Provided data:
=-=-=-=-=

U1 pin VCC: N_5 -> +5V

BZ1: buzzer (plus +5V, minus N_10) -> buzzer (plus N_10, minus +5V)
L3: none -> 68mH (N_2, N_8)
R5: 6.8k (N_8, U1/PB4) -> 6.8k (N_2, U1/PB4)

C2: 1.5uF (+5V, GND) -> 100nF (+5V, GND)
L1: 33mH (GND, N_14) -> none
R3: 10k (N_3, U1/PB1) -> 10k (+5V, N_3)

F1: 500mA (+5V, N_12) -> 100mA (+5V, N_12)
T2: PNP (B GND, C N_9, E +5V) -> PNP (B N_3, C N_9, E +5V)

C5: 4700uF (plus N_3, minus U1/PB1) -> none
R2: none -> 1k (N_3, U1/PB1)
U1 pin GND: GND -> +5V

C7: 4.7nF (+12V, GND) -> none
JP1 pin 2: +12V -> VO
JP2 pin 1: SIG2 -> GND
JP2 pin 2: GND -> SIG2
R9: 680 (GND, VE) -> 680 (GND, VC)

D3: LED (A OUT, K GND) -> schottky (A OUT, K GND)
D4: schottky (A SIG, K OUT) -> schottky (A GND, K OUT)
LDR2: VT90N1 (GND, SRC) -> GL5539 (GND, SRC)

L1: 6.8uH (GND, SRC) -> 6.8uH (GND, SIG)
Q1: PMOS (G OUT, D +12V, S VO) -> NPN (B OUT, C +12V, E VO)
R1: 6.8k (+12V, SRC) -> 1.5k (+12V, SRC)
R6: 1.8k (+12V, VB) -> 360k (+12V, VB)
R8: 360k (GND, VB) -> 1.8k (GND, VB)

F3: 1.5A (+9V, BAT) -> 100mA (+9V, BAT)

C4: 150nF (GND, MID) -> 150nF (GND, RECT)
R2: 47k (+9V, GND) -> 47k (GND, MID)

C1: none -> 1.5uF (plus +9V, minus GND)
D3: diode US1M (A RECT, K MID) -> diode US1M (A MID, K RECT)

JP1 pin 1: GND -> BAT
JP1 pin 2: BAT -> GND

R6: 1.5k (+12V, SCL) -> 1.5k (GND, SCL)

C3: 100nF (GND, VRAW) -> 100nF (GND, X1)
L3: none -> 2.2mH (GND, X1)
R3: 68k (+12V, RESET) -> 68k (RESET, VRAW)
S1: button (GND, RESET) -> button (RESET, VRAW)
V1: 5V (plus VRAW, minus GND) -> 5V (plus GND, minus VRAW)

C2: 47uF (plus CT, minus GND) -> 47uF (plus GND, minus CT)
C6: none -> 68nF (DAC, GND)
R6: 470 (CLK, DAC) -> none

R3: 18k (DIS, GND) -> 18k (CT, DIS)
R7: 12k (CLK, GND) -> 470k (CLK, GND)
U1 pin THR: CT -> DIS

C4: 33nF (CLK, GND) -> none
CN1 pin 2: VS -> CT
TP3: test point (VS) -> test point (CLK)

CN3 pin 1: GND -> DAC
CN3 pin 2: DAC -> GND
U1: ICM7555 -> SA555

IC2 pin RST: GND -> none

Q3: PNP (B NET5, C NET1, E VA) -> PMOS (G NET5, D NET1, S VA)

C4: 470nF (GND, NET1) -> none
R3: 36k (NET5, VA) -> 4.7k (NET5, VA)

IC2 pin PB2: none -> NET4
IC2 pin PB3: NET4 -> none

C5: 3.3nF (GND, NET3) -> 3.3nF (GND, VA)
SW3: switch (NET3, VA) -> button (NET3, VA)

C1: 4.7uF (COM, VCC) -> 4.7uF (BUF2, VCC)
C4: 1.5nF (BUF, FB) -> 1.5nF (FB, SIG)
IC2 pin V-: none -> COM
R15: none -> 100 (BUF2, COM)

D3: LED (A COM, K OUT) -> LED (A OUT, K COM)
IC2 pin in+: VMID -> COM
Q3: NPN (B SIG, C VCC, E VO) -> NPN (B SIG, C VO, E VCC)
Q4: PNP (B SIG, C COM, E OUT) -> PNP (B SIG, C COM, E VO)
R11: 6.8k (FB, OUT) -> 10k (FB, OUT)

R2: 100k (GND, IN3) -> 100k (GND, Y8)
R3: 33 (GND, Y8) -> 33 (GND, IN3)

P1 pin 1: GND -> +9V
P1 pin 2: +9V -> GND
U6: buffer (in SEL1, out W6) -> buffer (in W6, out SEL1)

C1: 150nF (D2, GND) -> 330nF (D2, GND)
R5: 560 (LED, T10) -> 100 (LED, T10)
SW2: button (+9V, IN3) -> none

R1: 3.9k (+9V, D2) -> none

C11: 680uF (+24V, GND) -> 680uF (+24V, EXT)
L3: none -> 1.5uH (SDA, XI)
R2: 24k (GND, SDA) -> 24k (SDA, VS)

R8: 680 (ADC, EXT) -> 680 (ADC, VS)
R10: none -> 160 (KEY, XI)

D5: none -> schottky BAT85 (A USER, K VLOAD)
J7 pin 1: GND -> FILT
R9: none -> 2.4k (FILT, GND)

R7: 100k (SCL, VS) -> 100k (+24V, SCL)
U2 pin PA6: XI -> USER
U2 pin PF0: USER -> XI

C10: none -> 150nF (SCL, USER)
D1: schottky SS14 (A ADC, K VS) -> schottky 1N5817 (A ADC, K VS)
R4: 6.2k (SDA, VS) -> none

=-=-=-=-=

What to work on:
Repeat exactly the lines above from the one with "R6: 470 (CLK, DAC) -> none" up to and including the one with "IC2 pin RST: GND -> none". No other line belongs in the reply.

Solution to this exercise:
R6: 470 (CLK, DAC) -> none

R3: 18k (DIS, GND) -> 18k (CT, DIS)
R7: 12k (CLK, GND) -> 470k (CLK, GND)
U1 pin THR: CT -> DIS

C4: 33nF (CLK, GND) -> none
CN1 pin 2: VS -> CT
TP3: test point (VS) -> test point (CLK)

CN3 pin 1: GND -> DAC
CN3 pin 2: DAC -> GND
U1: ICM7555 -> SA555

IC2 pin RST: GND -> none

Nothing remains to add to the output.